(Bounding box correspondences)
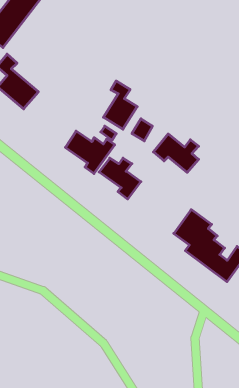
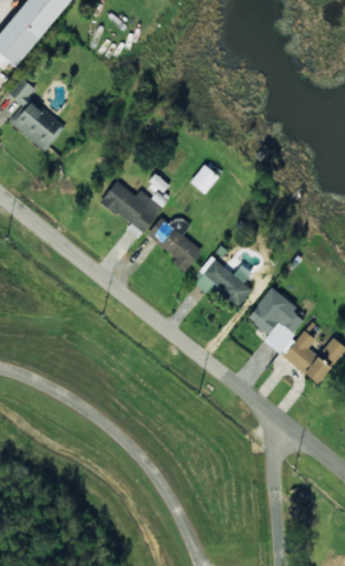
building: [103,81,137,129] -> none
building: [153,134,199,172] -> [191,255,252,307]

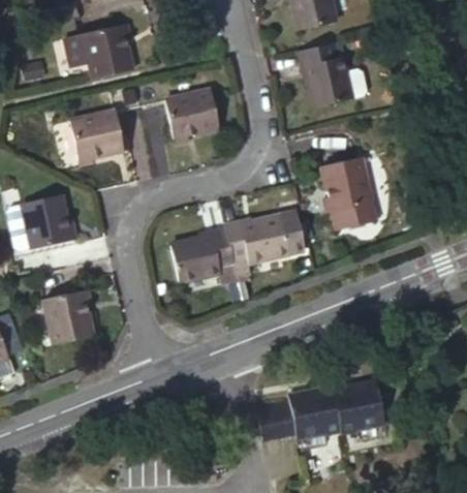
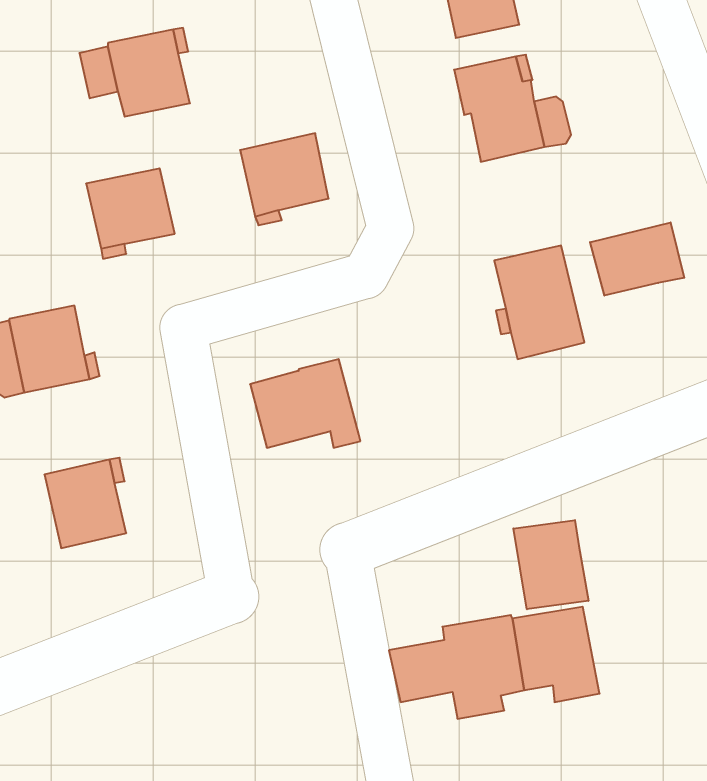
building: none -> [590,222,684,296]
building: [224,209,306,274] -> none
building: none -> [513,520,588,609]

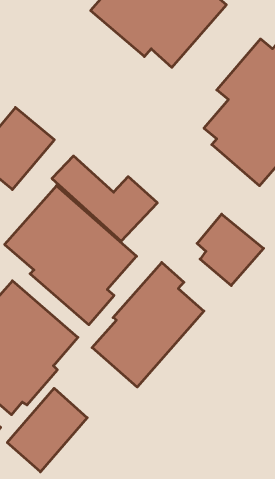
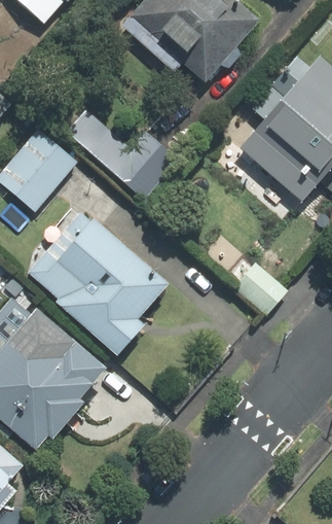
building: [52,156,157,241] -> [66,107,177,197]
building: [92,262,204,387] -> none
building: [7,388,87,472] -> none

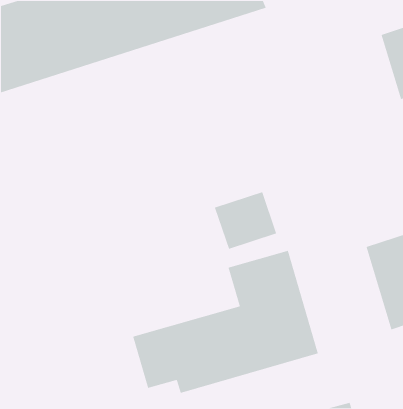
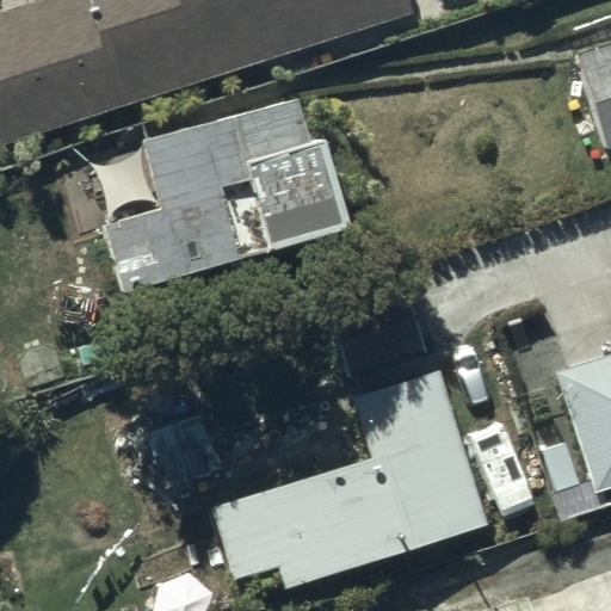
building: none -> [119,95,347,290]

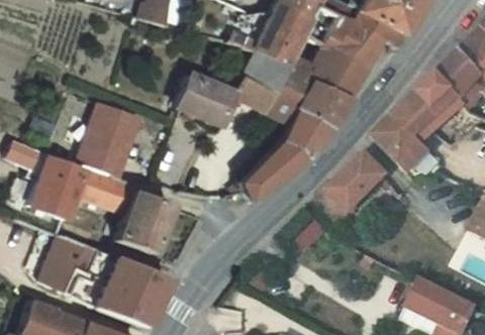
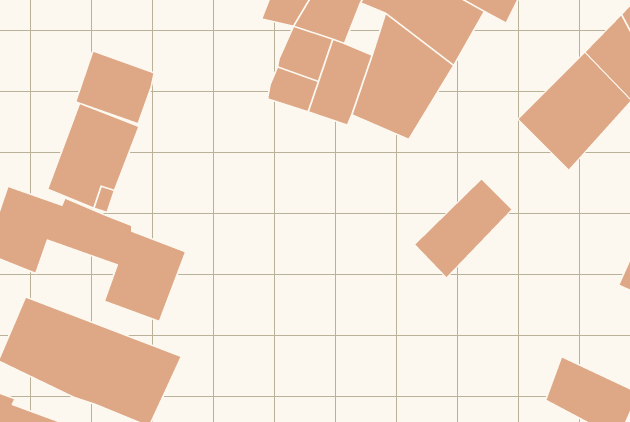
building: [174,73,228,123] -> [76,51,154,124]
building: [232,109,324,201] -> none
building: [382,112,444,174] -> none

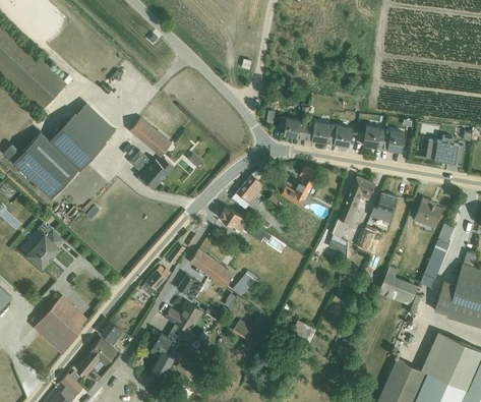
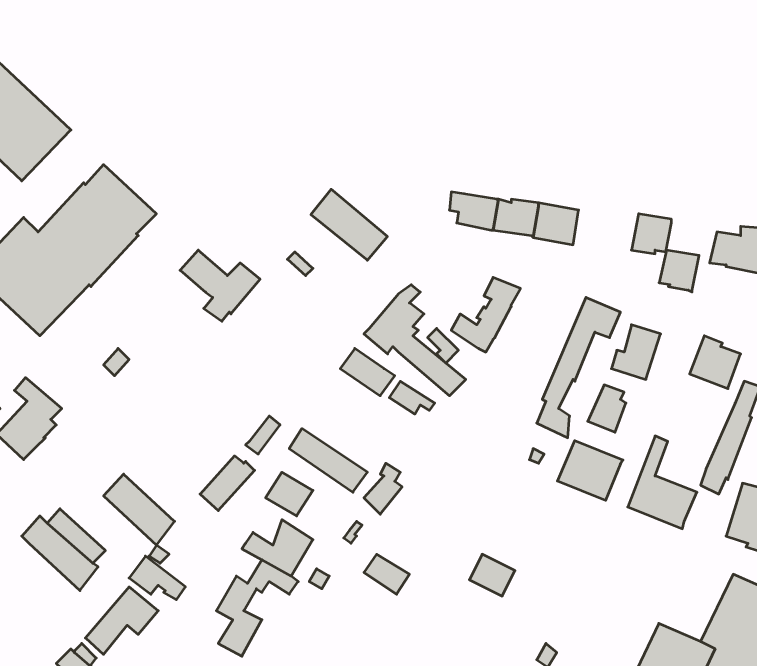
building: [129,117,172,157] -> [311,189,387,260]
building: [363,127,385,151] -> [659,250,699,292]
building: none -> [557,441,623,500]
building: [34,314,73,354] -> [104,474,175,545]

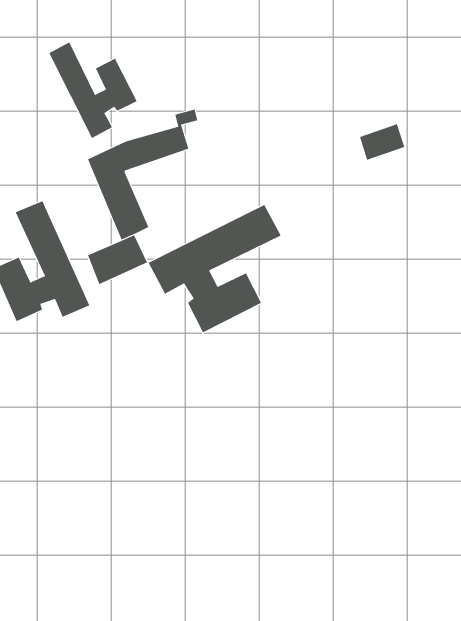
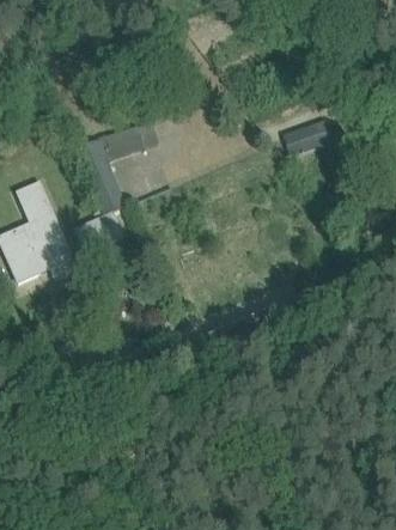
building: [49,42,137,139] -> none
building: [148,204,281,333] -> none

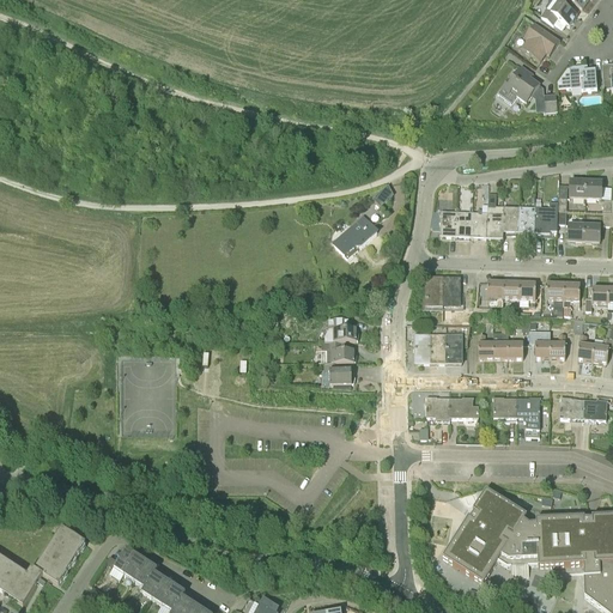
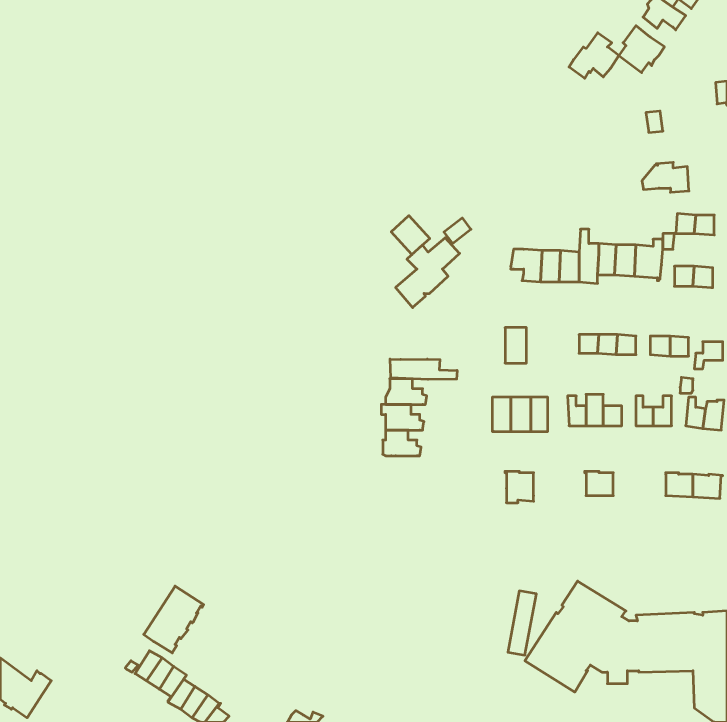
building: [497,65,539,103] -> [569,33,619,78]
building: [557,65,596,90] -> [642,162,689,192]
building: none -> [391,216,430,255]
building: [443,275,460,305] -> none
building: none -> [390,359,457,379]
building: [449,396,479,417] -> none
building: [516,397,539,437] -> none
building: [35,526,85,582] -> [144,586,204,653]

(What you are asked to do):
Copy out the entries verbatim, but skip every picture.

(Response to the exercise):
building: [103,81,137,129] -> none
building: [153,134,199,172] -> [191,255,252,307]

building: none -> [590,222,684,296]
building: [224,209,306,274] -> none
building: none -> [513,520,588,609]

building: [52,156,157,241] -> [66,107,177,197]
building: [92,262,204,387] -> none
building: [7,388,87,472] -> none

building: none -> [119,95,347,290]

building: [174,73,228,123] -> [76,51,154,124]
building: [232,109,324,201] -> none
building: [382,112,444,174] -> none

building: [129,117,172,157] -> [311,189,387,260]
building: [363,127,385,151] -> [659,250,699,292]
building: none -> [557,441,623,500]
building: [34,314,73,354] -> [104,474,175,545]

building: [49,42,137,139] -> none
building: [148,204,281,333] -> none

building: [497,65,539,103] -> [569,33,619,78]
building: [557,65,596,90] -> [642,162,689,192]
building: none -> [391,216,430,255]
building: [443,275,460,305] -> none
building: none -> [390,359,457,379]
building: [449,396,479,417] -> none
building: [516,397,539,437] -> none
building: [35,526,85,582] -> [144,586,204,653]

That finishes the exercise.